#### PROBLEM TO WORK ON:
When the line with "- appeared: black toothbrush 394,214" appears below, start repeating lines exactly, and keep going through the line with "- relocated: green star 359,431 to 435,151"; add nothing outside that span.

Start of SUPPLIED DATA

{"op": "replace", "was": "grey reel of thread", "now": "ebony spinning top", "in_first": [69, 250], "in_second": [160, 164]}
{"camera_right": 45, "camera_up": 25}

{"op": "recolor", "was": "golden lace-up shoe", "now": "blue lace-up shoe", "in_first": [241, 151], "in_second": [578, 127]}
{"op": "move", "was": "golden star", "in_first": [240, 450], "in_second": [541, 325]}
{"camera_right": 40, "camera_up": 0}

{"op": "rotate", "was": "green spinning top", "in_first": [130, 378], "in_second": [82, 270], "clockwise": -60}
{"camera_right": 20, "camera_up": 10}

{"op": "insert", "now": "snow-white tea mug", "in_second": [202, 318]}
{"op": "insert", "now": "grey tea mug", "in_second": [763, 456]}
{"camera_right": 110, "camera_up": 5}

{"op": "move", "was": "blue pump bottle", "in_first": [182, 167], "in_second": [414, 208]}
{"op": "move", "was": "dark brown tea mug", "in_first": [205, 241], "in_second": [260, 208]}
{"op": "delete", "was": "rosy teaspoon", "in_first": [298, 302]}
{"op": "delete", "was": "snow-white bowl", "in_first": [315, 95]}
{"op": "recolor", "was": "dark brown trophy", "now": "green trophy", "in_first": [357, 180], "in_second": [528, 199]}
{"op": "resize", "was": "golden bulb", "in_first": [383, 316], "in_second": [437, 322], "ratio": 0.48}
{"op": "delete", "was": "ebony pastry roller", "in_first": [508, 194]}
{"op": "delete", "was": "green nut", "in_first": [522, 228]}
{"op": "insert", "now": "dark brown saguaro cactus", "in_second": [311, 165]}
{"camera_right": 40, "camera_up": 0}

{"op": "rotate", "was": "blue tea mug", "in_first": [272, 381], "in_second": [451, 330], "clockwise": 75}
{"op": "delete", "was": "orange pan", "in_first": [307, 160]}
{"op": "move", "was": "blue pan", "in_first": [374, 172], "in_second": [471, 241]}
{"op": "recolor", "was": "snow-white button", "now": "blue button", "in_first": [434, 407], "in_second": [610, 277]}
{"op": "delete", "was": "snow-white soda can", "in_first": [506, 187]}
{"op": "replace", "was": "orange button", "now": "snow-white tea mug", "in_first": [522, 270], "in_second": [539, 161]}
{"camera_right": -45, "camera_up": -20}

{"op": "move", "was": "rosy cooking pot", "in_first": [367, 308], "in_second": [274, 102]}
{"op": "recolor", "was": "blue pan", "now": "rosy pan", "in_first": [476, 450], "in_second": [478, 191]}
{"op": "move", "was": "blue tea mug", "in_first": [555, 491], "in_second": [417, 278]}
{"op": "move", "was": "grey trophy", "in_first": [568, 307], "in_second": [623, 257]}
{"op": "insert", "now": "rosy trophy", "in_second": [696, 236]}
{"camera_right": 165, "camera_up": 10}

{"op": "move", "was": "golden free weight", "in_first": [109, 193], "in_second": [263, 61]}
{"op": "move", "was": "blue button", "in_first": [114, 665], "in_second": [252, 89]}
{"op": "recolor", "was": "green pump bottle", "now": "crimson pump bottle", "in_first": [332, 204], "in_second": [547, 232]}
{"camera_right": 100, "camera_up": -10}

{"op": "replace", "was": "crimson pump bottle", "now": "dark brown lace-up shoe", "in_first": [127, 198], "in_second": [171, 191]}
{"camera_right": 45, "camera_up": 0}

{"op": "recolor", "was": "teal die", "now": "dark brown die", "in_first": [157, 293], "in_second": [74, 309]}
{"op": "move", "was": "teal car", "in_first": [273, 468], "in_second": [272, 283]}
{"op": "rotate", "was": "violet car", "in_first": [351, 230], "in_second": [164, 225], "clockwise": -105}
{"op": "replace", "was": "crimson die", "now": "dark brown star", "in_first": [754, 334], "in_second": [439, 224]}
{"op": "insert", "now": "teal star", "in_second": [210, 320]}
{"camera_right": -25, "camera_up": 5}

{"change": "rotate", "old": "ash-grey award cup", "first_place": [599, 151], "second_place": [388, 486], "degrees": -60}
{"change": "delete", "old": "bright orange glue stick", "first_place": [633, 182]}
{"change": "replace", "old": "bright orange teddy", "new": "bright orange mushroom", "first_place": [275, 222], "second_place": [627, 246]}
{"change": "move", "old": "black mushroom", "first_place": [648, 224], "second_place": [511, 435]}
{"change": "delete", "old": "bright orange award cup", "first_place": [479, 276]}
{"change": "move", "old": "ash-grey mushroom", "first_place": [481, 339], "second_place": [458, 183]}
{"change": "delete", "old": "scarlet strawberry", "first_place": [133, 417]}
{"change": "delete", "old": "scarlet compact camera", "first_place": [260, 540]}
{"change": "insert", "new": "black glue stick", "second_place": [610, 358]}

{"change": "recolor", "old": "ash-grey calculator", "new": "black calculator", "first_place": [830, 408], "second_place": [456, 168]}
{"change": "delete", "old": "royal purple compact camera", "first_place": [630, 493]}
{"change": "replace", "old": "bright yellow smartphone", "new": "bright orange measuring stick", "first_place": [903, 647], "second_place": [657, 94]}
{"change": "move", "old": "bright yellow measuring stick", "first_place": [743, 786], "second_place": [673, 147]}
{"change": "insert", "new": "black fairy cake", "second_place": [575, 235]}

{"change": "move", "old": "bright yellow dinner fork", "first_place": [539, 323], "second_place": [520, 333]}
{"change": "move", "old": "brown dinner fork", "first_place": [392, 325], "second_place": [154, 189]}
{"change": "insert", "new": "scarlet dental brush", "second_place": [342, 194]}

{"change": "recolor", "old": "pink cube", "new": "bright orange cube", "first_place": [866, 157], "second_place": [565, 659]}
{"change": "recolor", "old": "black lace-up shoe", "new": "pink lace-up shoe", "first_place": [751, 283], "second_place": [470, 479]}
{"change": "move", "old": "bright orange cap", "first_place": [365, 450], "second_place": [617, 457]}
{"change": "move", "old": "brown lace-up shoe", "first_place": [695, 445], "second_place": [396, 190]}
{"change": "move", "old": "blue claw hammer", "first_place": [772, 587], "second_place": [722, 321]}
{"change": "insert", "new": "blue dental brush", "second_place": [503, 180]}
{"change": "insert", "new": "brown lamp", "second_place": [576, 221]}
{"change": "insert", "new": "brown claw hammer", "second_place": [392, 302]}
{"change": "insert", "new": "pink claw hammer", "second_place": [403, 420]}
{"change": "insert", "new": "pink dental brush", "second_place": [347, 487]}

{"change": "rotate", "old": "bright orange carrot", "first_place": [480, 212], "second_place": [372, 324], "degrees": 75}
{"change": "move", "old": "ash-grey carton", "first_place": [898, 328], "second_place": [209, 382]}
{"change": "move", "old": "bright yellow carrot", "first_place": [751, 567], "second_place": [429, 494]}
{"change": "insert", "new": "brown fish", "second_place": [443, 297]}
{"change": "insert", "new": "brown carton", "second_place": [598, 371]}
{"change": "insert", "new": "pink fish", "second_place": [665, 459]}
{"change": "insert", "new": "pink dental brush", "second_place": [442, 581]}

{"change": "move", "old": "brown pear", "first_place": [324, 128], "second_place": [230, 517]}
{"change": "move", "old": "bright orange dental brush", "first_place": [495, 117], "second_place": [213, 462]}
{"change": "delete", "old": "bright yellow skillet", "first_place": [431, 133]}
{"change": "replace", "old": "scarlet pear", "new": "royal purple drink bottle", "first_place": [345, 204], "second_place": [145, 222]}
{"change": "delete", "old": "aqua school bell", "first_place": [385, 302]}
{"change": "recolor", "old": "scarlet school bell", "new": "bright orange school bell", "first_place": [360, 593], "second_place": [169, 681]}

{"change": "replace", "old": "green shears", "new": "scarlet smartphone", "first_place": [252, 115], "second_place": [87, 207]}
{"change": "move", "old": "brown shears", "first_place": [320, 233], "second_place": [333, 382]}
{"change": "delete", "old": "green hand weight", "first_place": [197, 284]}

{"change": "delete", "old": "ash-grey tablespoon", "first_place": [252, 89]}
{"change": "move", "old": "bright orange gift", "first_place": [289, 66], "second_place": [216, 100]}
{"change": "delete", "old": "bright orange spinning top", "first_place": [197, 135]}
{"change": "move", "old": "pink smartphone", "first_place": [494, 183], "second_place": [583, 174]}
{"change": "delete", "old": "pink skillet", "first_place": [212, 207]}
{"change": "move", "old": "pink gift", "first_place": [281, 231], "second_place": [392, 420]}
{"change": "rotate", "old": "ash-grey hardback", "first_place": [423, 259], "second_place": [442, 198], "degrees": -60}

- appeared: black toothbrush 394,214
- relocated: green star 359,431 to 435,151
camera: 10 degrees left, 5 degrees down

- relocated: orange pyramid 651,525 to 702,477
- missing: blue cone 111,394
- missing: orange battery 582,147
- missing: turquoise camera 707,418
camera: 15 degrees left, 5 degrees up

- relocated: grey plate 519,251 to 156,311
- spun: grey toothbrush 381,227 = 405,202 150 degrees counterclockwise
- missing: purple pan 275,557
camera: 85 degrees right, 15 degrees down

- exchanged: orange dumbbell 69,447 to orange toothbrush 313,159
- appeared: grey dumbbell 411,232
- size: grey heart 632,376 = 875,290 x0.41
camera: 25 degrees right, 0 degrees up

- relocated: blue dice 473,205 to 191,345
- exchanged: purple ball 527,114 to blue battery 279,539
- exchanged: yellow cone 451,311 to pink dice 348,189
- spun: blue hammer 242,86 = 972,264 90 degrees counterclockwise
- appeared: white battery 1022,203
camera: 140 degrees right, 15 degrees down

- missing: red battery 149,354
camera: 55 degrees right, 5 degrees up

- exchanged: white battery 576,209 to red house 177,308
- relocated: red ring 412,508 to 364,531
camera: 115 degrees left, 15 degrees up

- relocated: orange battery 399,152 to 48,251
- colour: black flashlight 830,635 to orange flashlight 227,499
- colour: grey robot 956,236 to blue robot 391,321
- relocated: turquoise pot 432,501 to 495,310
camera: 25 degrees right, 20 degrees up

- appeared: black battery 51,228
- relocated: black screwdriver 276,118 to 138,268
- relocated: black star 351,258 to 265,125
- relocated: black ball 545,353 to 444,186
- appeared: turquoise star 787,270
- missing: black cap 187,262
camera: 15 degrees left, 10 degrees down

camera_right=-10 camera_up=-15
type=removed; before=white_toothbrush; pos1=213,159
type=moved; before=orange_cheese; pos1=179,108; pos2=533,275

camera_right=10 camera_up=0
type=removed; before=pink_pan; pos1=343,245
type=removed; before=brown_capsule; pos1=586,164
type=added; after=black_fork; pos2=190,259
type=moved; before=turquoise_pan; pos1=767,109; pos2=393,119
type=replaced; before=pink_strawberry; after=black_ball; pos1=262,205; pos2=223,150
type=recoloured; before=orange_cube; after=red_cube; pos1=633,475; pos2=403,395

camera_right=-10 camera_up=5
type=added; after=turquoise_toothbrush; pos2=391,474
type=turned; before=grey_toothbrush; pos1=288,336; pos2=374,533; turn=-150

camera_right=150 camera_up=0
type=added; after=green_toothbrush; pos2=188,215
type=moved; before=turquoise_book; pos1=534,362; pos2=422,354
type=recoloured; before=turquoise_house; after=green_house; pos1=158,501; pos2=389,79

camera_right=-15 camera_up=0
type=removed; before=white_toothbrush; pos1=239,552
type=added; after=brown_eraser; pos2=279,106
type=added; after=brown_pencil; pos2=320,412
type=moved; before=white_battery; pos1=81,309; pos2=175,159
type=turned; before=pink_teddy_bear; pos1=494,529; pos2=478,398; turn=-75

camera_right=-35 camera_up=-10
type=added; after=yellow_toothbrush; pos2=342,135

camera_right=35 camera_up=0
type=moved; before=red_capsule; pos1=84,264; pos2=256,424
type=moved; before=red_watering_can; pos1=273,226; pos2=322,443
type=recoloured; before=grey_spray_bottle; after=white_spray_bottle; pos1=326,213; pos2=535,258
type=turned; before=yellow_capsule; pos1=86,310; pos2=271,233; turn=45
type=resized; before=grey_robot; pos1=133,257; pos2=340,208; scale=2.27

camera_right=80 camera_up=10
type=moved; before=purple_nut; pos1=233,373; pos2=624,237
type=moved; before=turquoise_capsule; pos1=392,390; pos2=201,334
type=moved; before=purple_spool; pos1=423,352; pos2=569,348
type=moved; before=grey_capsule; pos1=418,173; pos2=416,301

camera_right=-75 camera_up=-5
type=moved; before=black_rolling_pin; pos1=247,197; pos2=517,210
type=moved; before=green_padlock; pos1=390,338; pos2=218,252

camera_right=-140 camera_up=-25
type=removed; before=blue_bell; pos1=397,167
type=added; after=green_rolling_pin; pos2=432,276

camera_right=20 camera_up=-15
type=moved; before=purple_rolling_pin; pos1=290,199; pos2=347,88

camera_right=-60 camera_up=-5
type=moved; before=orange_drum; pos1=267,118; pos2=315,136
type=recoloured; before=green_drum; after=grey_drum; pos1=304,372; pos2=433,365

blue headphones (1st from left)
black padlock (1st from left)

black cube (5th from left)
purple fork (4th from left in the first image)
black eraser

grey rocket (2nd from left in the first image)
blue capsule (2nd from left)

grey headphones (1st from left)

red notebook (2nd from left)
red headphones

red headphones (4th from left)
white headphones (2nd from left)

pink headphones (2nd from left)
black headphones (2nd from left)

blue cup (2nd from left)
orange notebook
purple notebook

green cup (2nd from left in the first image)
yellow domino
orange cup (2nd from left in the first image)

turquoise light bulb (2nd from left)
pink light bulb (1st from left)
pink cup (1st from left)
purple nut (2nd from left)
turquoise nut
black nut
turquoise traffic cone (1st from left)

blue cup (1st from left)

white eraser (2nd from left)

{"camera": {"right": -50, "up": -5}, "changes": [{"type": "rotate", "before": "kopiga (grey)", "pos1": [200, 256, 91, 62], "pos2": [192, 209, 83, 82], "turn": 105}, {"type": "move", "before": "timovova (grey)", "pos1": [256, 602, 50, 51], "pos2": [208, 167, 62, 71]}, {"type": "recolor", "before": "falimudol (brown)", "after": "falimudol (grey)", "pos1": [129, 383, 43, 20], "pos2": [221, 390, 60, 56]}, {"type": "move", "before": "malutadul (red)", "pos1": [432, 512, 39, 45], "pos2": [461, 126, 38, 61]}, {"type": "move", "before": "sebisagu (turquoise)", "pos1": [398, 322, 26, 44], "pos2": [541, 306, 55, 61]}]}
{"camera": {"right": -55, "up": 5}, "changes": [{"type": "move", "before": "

End of SUPPLIED DATA

#### EXERCISE RESULT:
- appeared: black toothbrush 394,214
- relocated: green star 359,431 to 435,151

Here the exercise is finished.